_Problem_. What lines in the material hold the string "none"? Return every one of them.

_Available records_.
== Segment start ==

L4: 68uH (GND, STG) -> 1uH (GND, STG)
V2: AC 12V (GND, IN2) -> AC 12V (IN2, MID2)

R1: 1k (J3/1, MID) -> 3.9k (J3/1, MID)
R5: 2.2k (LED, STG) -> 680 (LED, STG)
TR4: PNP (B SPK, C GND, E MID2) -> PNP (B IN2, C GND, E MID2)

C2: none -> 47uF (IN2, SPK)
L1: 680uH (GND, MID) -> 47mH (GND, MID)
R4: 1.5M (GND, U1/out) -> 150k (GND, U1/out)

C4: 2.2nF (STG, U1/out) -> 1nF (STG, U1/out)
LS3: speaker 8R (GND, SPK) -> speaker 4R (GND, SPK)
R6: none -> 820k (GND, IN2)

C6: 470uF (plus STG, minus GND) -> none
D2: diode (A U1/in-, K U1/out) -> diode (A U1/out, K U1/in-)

== Segment end ==
== Segment start ==

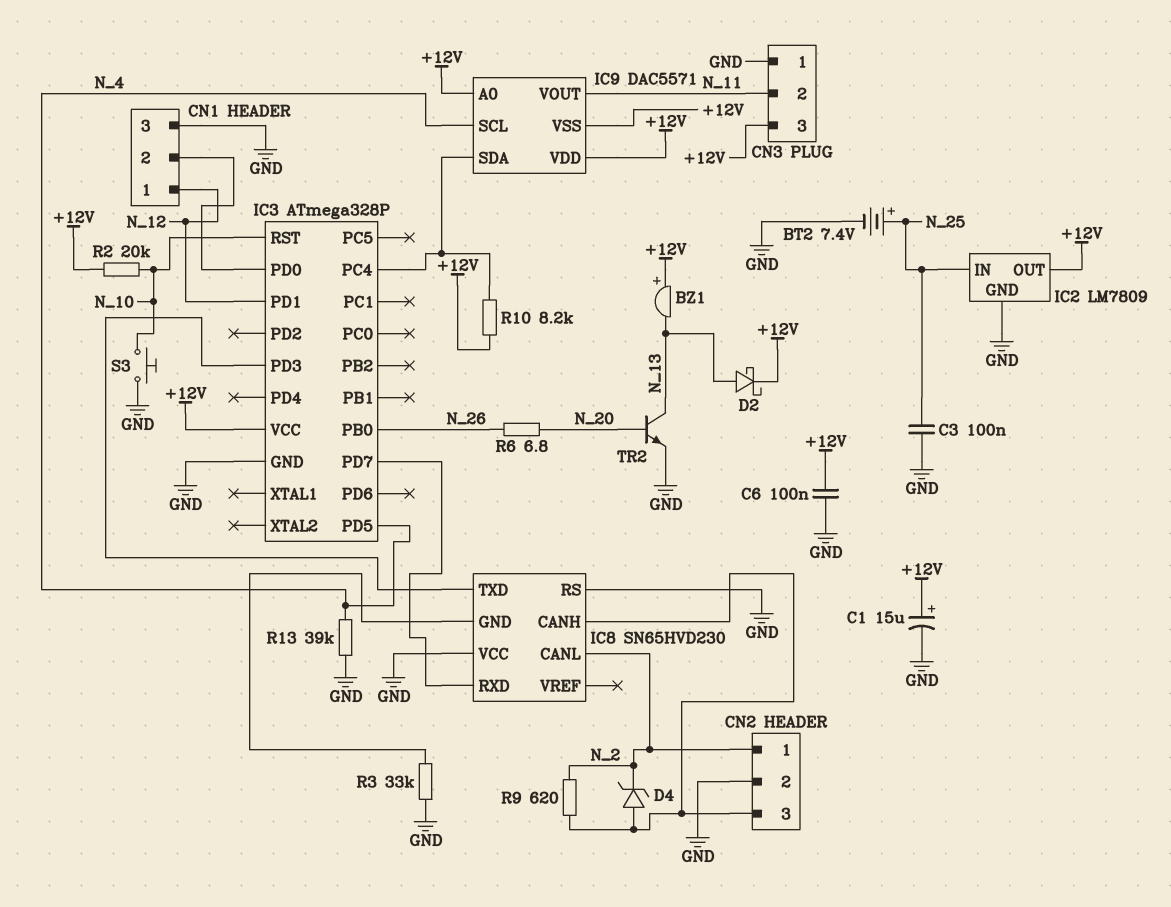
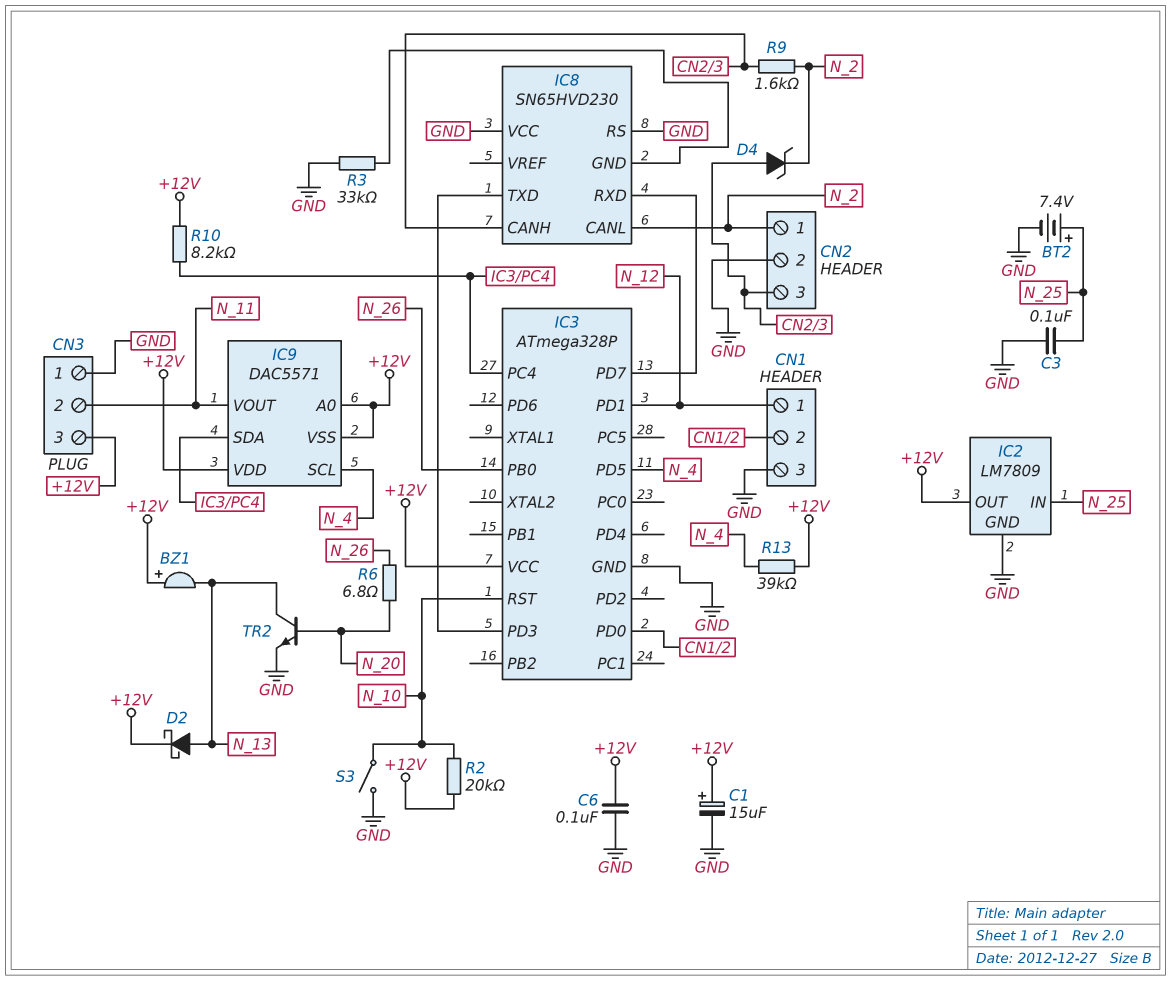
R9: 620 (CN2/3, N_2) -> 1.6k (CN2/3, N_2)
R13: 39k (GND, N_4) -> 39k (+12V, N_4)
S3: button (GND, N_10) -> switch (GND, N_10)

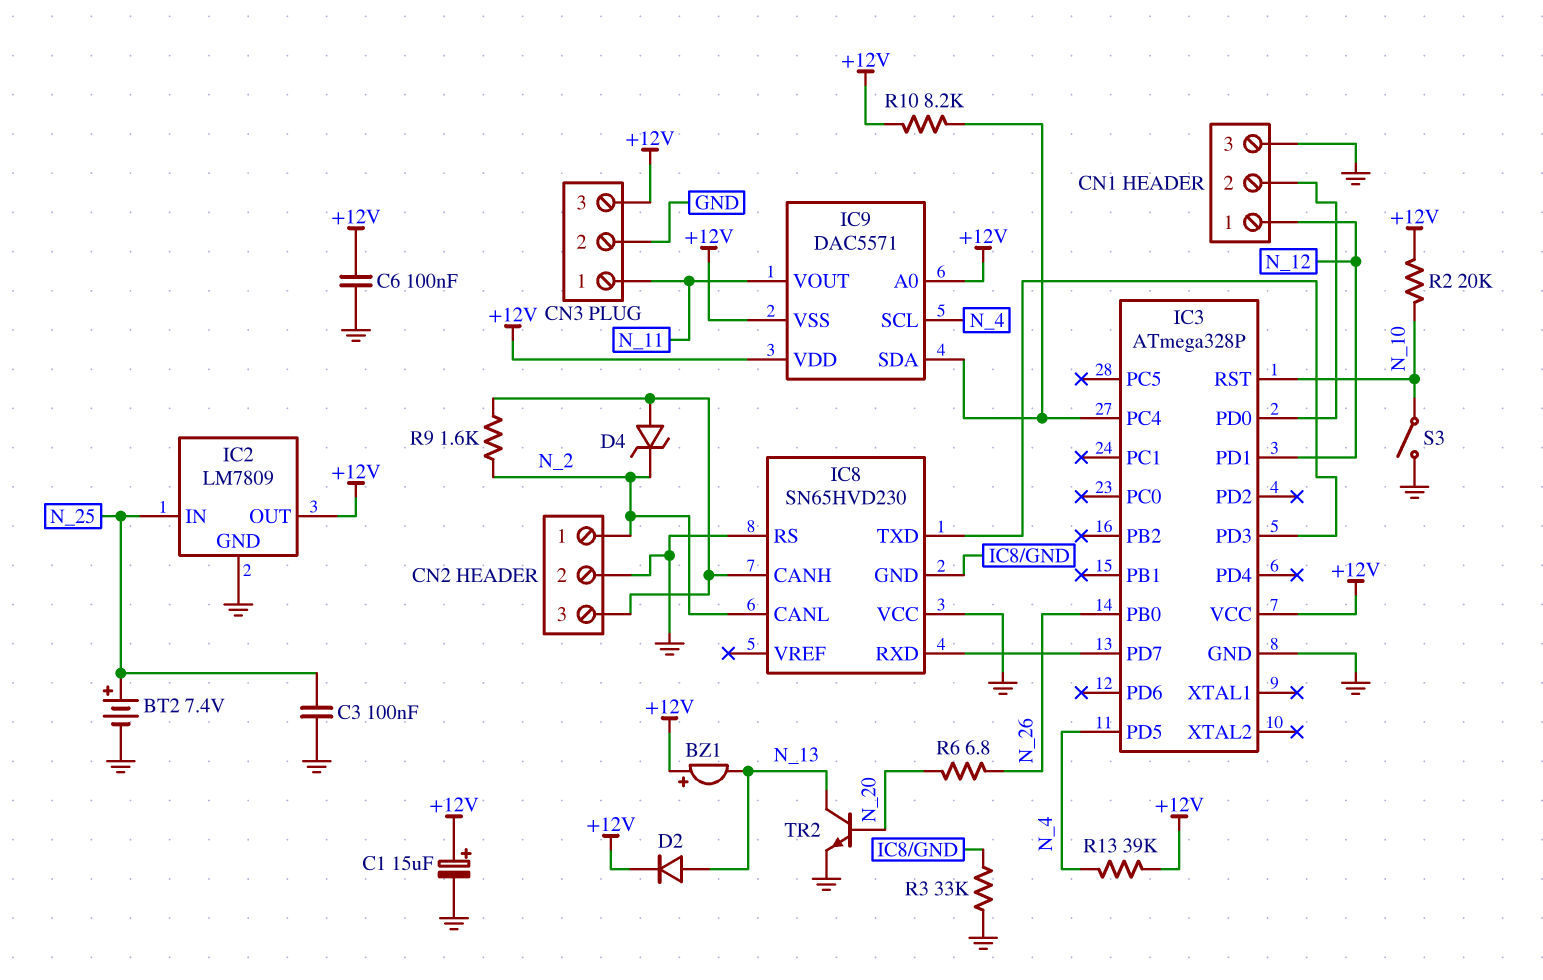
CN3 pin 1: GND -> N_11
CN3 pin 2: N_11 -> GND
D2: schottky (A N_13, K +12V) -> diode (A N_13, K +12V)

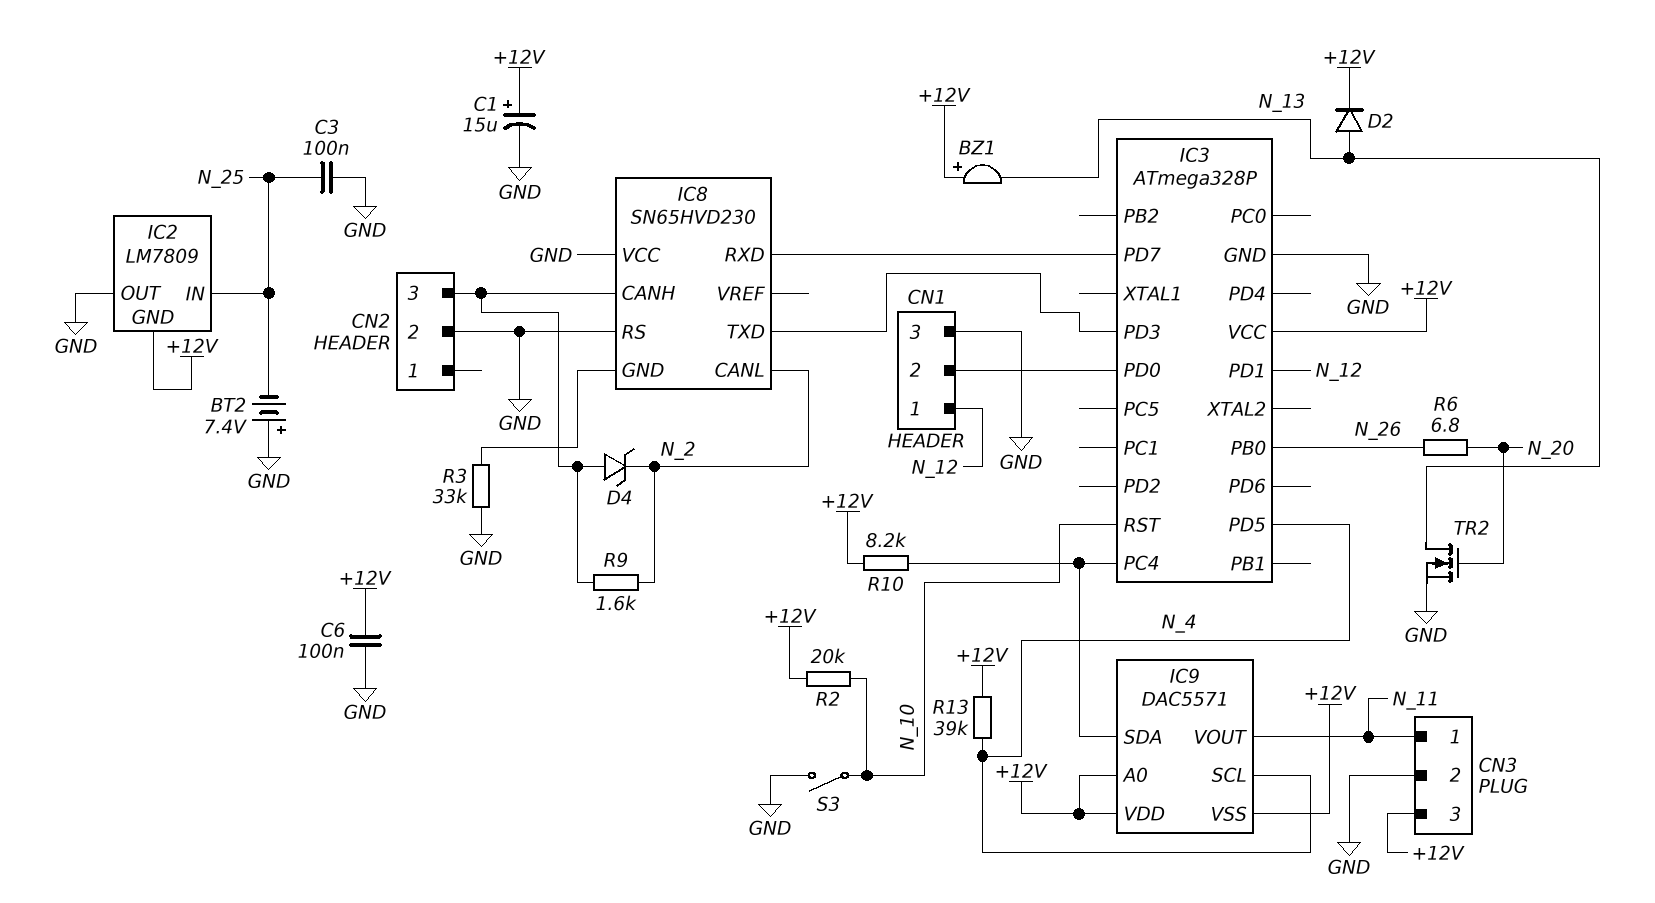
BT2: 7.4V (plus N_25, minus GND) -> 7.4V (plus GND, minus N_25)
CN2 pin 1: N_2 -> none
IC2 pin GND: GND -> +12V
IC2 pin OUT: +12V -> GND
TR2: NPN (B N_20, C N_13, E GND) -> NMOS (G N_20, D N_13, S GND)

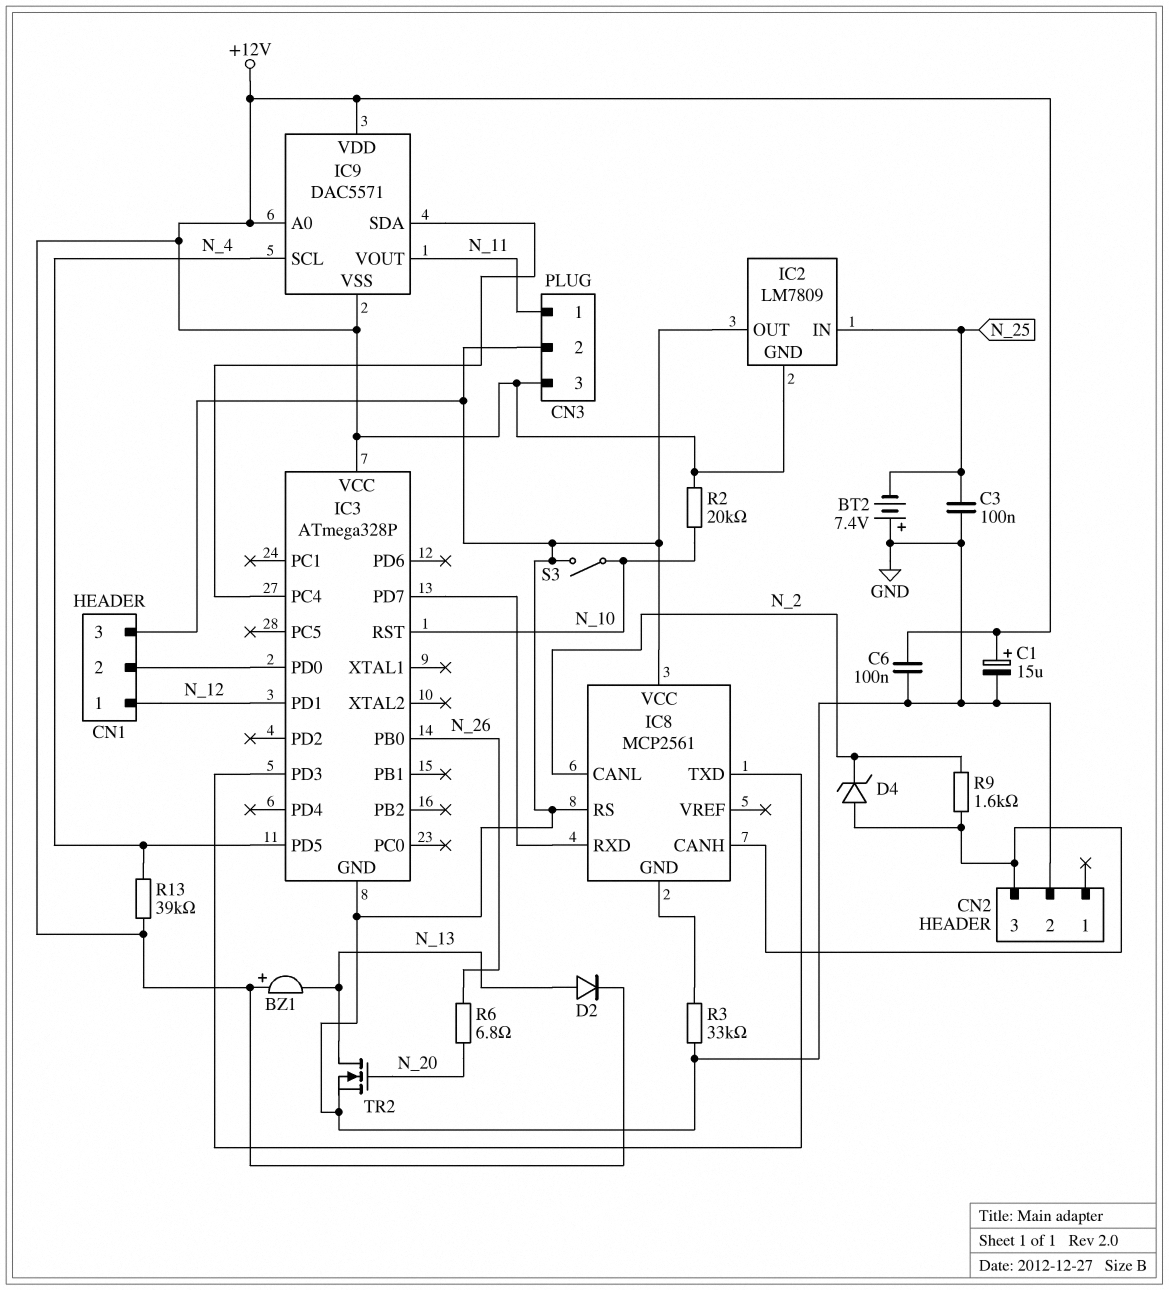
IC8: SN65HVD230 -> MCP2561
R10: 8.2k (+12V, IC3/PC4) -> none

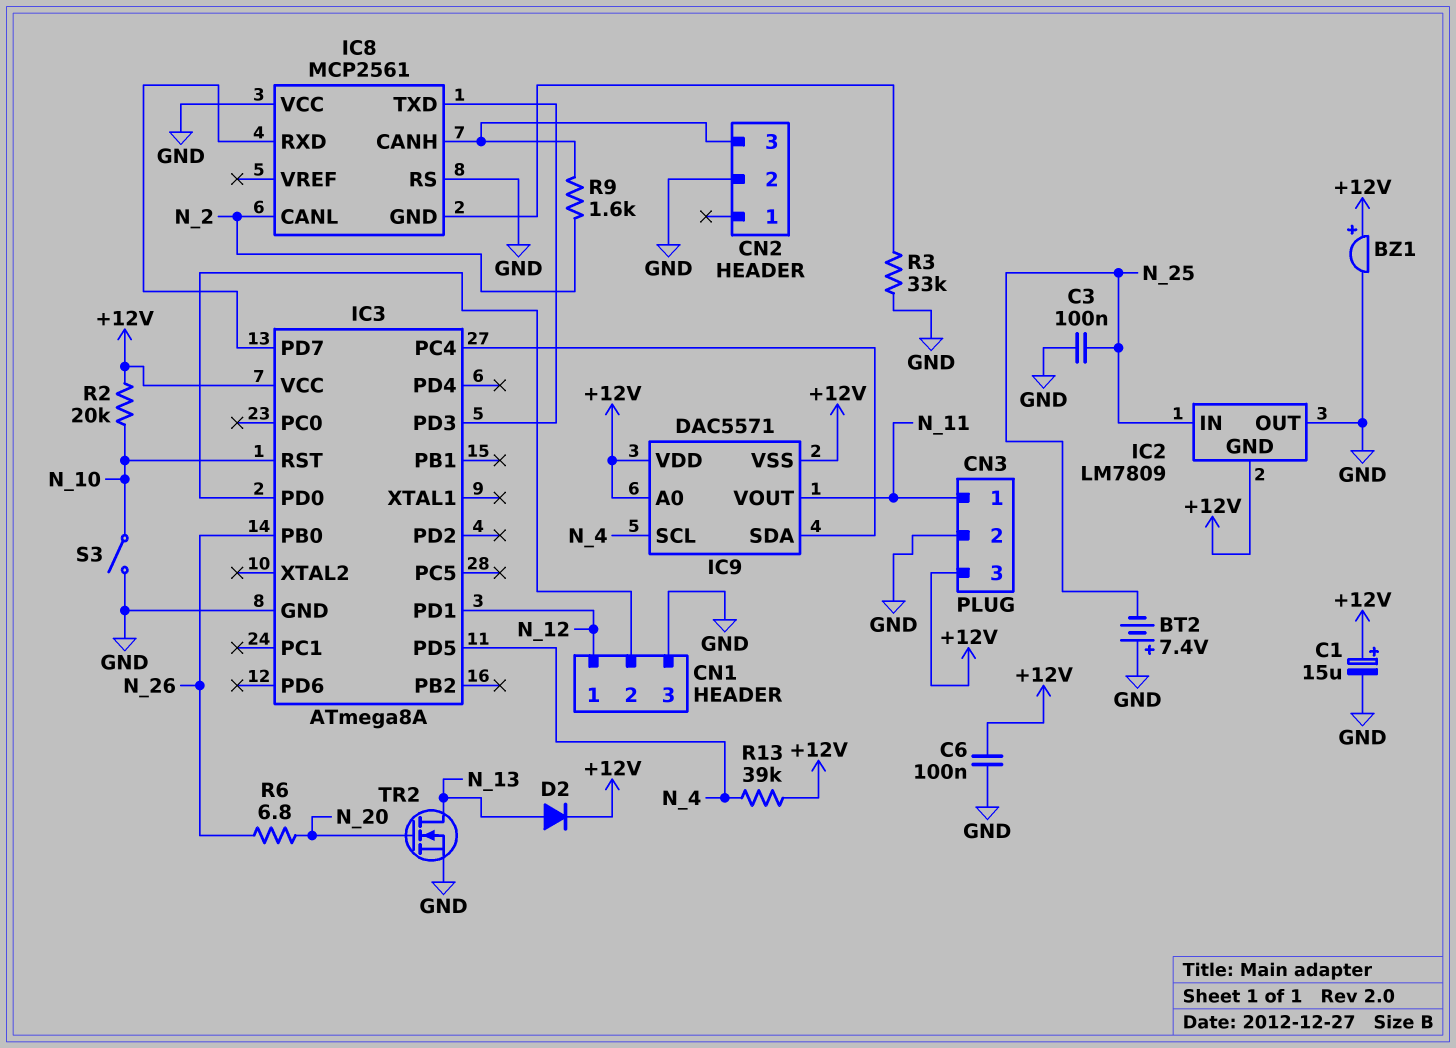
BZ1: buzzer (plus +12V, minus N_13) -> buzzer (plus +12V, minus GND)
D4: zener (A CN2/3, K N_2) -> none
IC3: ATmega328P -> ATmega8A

== Segment end ==

_Exercise response_.
C2: none -> 47uF (IN2, SPK)
R6: none -> 820k (GND, IN2)
C6: 470uF (plus STG, minus GND) -> none
CN2 pin 1: N_2 -> none
R10: 8.2k (+12V, IC3/PC4) -> none
D4: zener (A CN2/3, K N_2) -> none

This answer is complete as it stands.